» **Assignment**
For every entry below, give an exact repeat and leave out the pictures.

» **Material for the task**
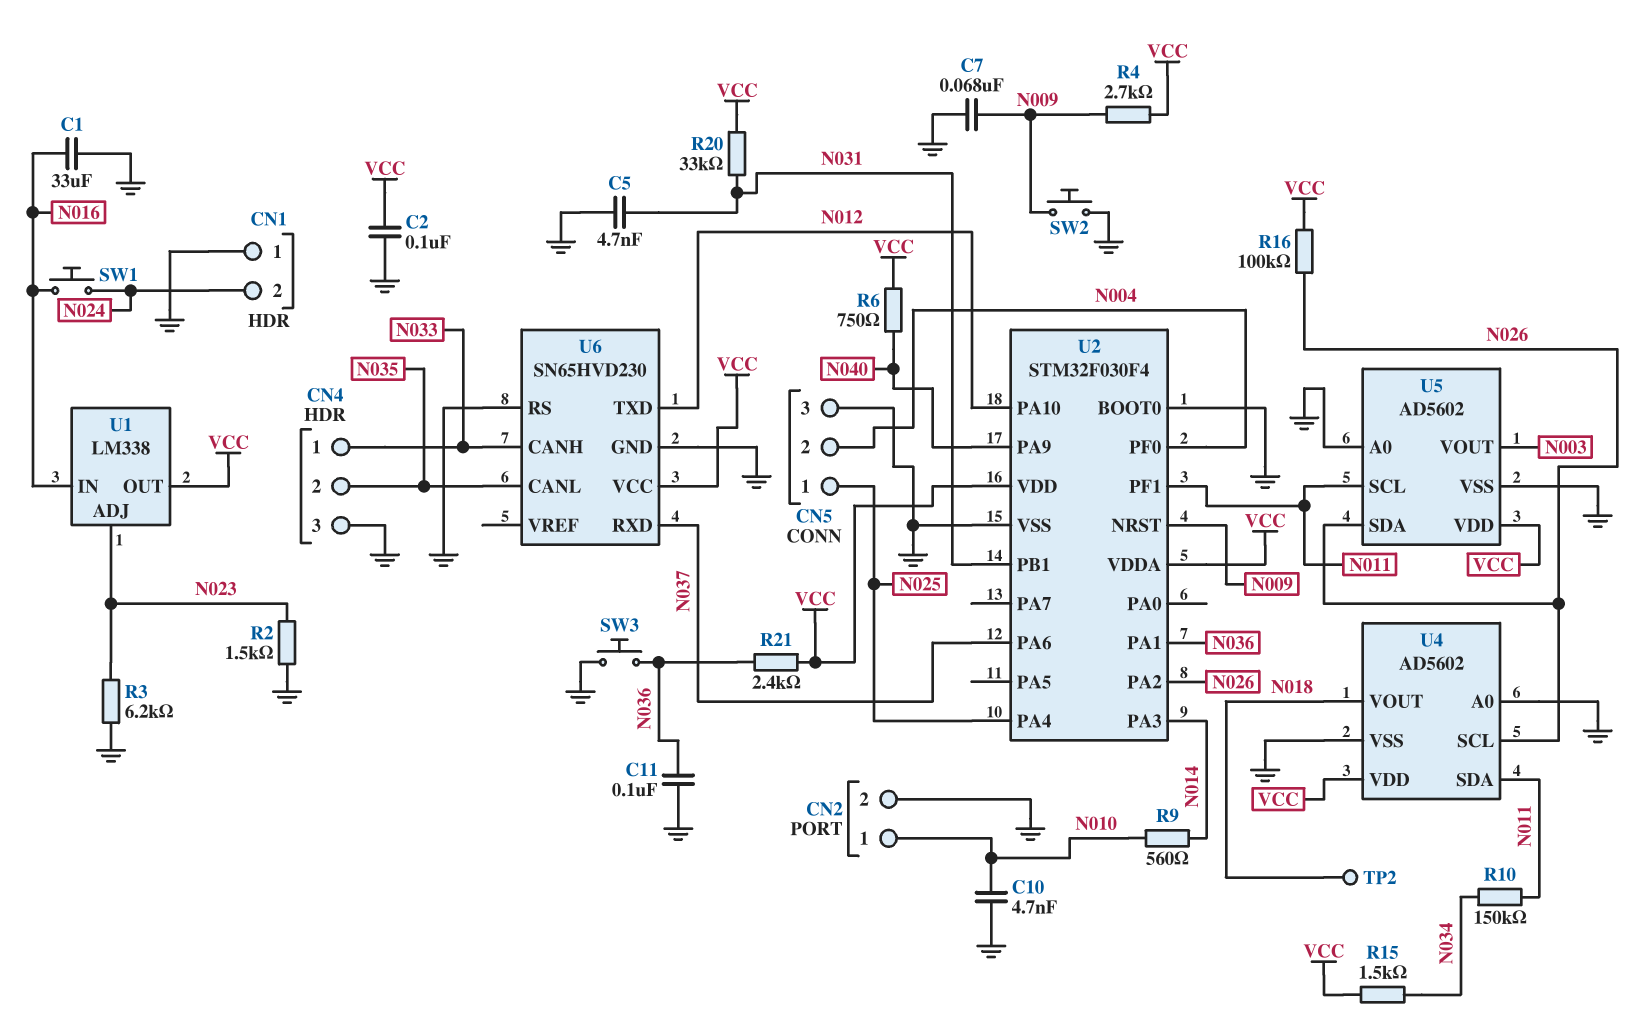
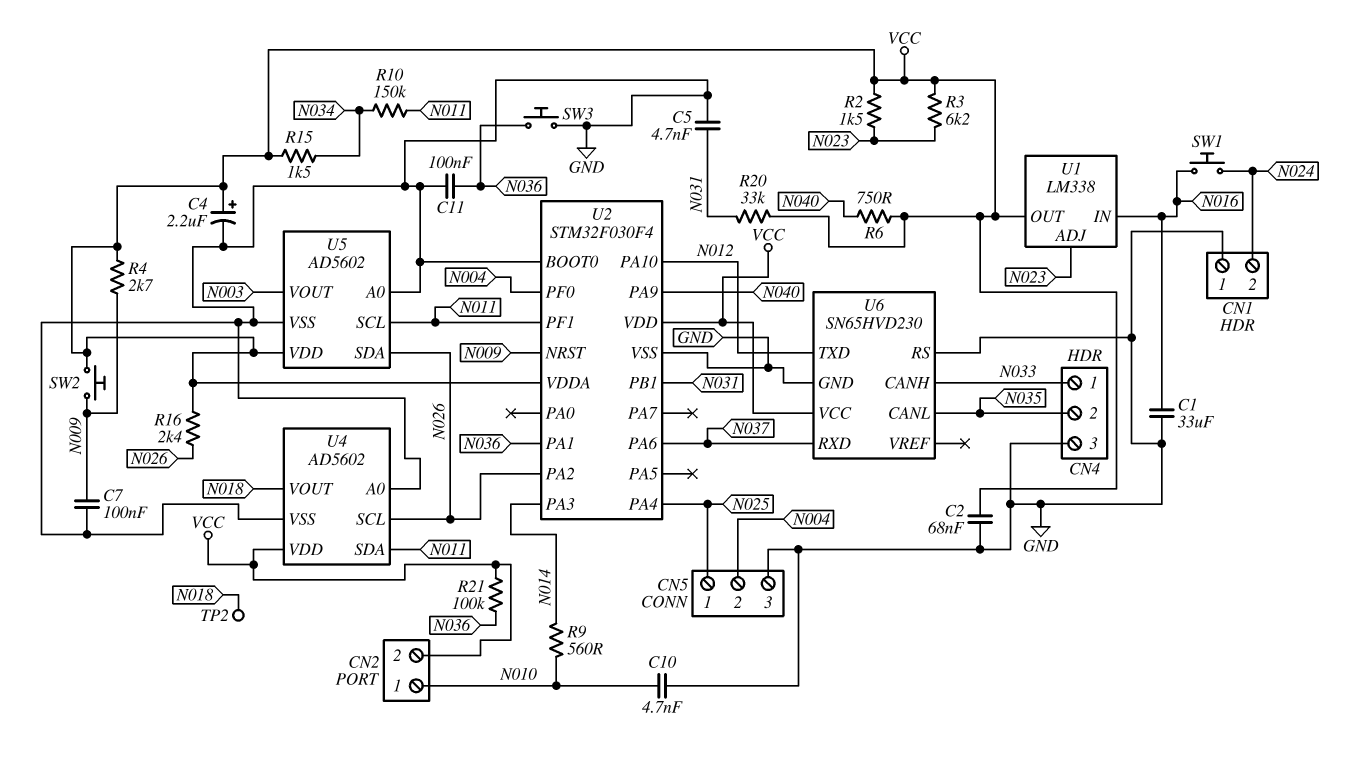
C2: 100nF (GND, VCC) -> 68nF (GND, VCC)
C4: none -> 2.2uF (plus VCC, minus GND)
C7: 68nF (GND, N009) -> 100nF (GND, N009)
CN2 pin 2: GND -> VCC
R2: 1.5k (GND, N023) -> 1.5k (N023, VCC)
R3: 6.2k (GND, N023) -> 6.2k (N023, VCC)
R16: 100k (N026, VCC) -> 2.4k (N026, VCC)
R21: 2.4k (N036, VCC) -> 100k (N036, VCC)
SW2: button (GND, N009) -> button (N009, VCC)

» **Solution to this problem**
C2: 100nF (GND, VCC) -> 68nF (GND, VCC)
C4: none -> 2.2uF (plus VCC, minus GND)
C7: 68nF (GND, N009) -> 100nF (GND, N009)
CN2 pin 2: GND -> VCC
R2: 1.5k (GND, N023) -> 1.5k (N023, VCC)
R3: 6.2k (GND, N023) -> 6.2k (N023, VCC)
R16: 100k (N026, VCC) -> 2.4k (N026, VCC)
R21: 2.4k (N036, VCC) -> 100k (N036, VCC)
SW2: button (GND, N009) -> button (N009, VCC)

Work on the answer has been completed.